§ **Task prompt**: Copy every line of the records that contains the word "instrumentName", matching its case exactly.

>> Start Data for the task

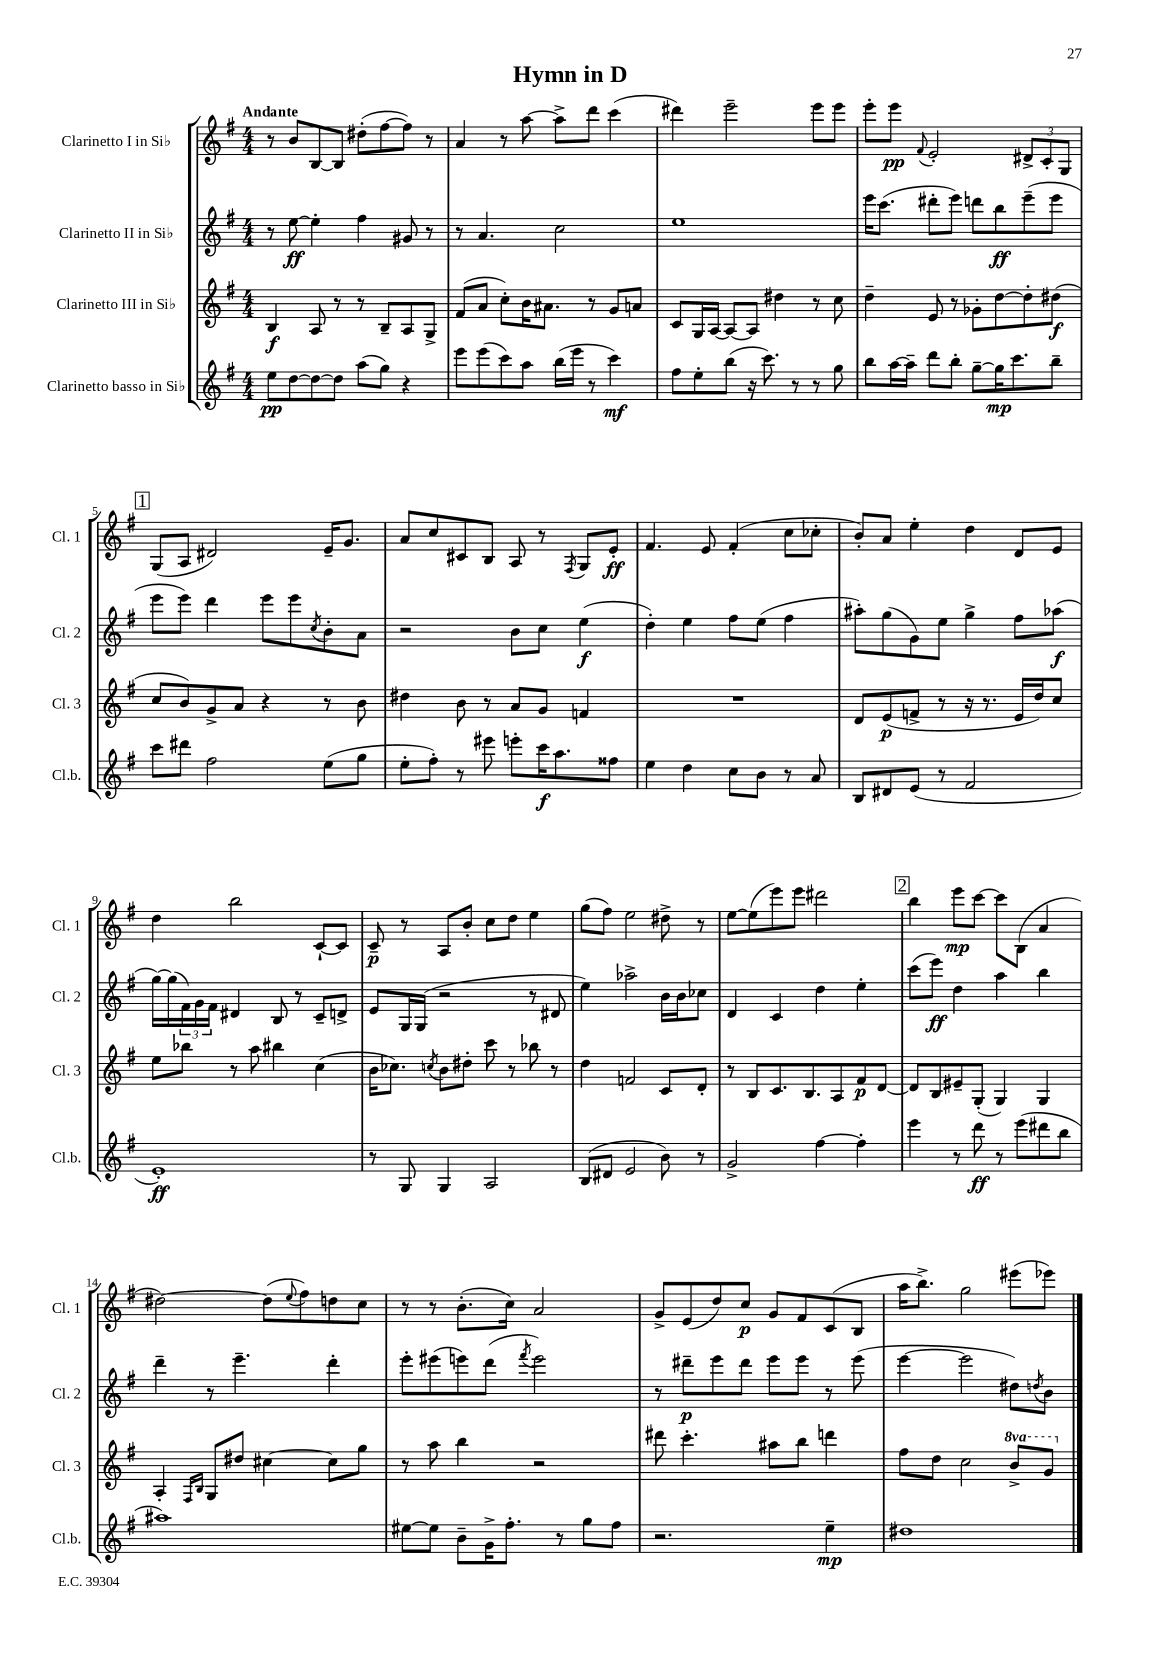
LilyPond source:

\header { title = "Hymn in D" }
<<
\new StaffGroup <<
\new Staff = "s0" \with { instrumentName = "Clarinetto I in Sib" shortInstrumentName = "Cl. 1" } {
    \clef treble \key g \major \numericTimeSignature \time 4/4 \tempo "Andante"
    r8 b'8 b8~ b8 dis''8-.( fis''8~ fis''8) r8 |
    a'4 r8 a''8~ a''8-> d'''8 c'''4( |
    dis'''4) e'''2-- e'''8 e'''8 |
    e'''8-. e'''8\pp \appoggiatura { fis'8 } e'2-. \tuplet 3/2 { dis'8-> c'8-. g8 } |
    \mark \markup { \box "1" } g8( a8 dis'2) e'16-- g'8. |
    a'8 c''8 cis'8 b8 a8 r8 \acciaccatura { fis8 } g8 e'8-.\ff |
    fis'4. e'8 fis'4-.( c''8 ces''8-. |
    b'8-.) a'8 e''4-. d''4 d'8 e'8 |
    d''4 b''2 c'8~-! c'8 |
    c'8--\p r8 a8 b'8-. c''8 d''8 e''4 |
    g''8( fis''8) e''2 dis''8-> r8 |
    e''8~ e''8( e'''8) e'''8 dis'''2 |
    \mark \markup { \box "2" } b''4 e'''8\mp c'''8~ c'''8 b8( a'4 |
    dis''2~) dis''8( \appoggiatura { e''8 } fis''8) d''8 c''8 |
    r8 r8 b'8.-.( c''16) a'2 |
    g'8-> e'8( d''8) c''8\p g'8 fis'8 c'8( b8 |
    a''16 b''8.->) g''2 eis'''8( ees'''8) \bar "|." |
}
\new Staff = "s1" \with { instrumentName = "Clarinetto II in Sib" shortInstrumentName = "Cl. 2" } {
    \clef treble \key g \major \numericTimeSignature \time 4/4
    r8 e''8~\ff e''4-. fis''4 gis'8 r8 |
    r8 a'4. c''2 |
    e''1 |
    e'''16 c'''8.( dis'''8-. e'''8) d'''8 b''8\ff e'''8--( e'''8 |
    \mark \markup { \box "1" } e'''8 e'''8) d'''4 e'''8 e'''8 \acciaccatura { c''8 } b'8-. a'8 |
    r2 b'8 c''8 e''4\f( |
    d''4-.) e''4 fis''8 e''8( fis''4 |
    ais''8-.) g''8( g'8) e''8 g''4-> fis''8 aes''8\f( |
    g''16~) g''16( \tuplet 3/2 { fis'16) g'16 fis'16 } dis'4 b8 r8 c'8-- d'8-> |
    e'8 g16 g16( r2 r8 dis'8 |
    e''4) aes''2-> b'16 b'16 ces''8 |
    d'4 c'4 d''4 e''4-. |
    \mark \markup { \box "2" } c'''8( e'''8\ff) d''4 a''4 b''4 |
    d'''4-- r8 e'''4.-- d'''4-. |
    e'''8-. eis'''8( e'''8) d'''8( \acciaccatura { fis'''8 } e'''2) |
    r8 dis'''8--\p e'''8 dis'''8 e'''8 e'''8 r8 e'''8( |
    e'''4~ e'''2 dis''8) \acciaccatura { d''8 } b'8 \bar "|." |
}
\new Staff = "s2" \with { instrumentName = "Clarinetto III in Sib" shortInstrumentName = "Cl. 3" } {
    \clef treble \key g \major \numericTimeSignature \time 4/4 \set Staff.ottavationMarkups = #ottavation-simple-ordinals
    b4\f a8 r8 r8 b8-- a8 g8-> |
    fis'8( a'8 c''8-.) b'16 ais'8. r8 g'8 a'8 |
    c'8 g16 a16~ a8~ a8 dis''4 r8 c''8 |
    d''4-- e'8 r8 ges'8-. d''8~ d''8-. dis''8\f( |
    \mark \markup { \box "1" } c''8 b'8) g'8-> a'8 r4 r8 b'8 |
    dis''4 b'8 r8 a'8 g'8 f'4 |
    R1 |
    d'8 e'8\p( f'8-> r8 r16 r8. e'16 d''16) c''8 |
    e''8 bes''8 r8 a''8 bis''4 c''4( |
    b'16 ces''8.) \acciaccatura { c''8 } b'8 dis''8-. c'''8 r8 bes''8 r8 |
    d''4 f'2 c'8 d'8-. |
    r8 b8 c'8. b8. a8 fis'8\p d'8~ |
    \mark \markup { \box "2" } d'8 b8 eis'8-- g8-.( g4) g4 |
    a4-. \grace { fis16 b16 } g8 dis''8 cis''4~ cis''8 g''8 |
    r8 a''8 b''4 r2 |
    dis'''8 c'''4.-. ais''8 b''8 d'''4 |
    fis''8 d''8 c''2 \ottava #1 b''8-> g''8 \ottava #0 \bar "|." |
}
\new Staff = "s3" \with { instrumentName = "Clarinetto basso in Sib" shortInstrumentName = "Cl.b." } {
    \clef treble \key g \major \numericTimeSignature \time 4/4
    e''8\pp d''8~ d''8~ d''8 a''8( g''8) r4 |
    e'''8 e'''8( c'''8) a''8 b''16( e'''16 r8 c'''4\mf) |
    fis''8 e''8-. b''8( r16 c'''8.) r8 r8 g''8 |
    b''8 a''16~ a''16-- d'''8 b''8-. g''8~-- g''16\mp c'''8. b''8-- |
    \mark \markup { \box "1" } c'''8 dis'''8 fis''2 e''8( g''8 |
    e''8-. fis''8-.) r8 eis'''8 e'''8-. c'''16\f a''8. fisis''8 |
    e''4 d''4 c''8 b'8 r8 a'8 |
    b8 dis'8 e'8( r8 fis'2 |
    e'1-.\ff) |
    r8 g8 g4 a2 |
    b8( dis'8 e'2 b'8) r8 |
    g'2-> fis''4~ fis''4-. |
    \mark \markup { \box "2" } e'''4 r8 d'''8\ff r8 e'''8( dis'''8 b''8 |
    ais''1) |
    eis''8~ eis''8 b'8-- g'16-> fis''8.-. r8 g''8 fis''8 |
    r2. e''4--\mp |
    dis''1 \bar "|." |
}
>>
>>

>> End Data for the task

§ **Exercise output**:
\new Staff = "s0" \with { instrumentName = "Clarinetto I in Sib" shortInstrumentName = "Cl. 1" } {
\new Staff = "s1" \with { instrumentName = "Clarinetto II in Sib" shortInstrumentName = "Cl. 2" } {
\new Staff = "s2" \with { instrumentName = "Clarinetto III in Sib" shortInstrumentName = "Cl. 3" } {
\new Staff = "s3" \with { instrumentName = "Clarinetto basso in Sib" shortInstrumentName = "Cl.b." } {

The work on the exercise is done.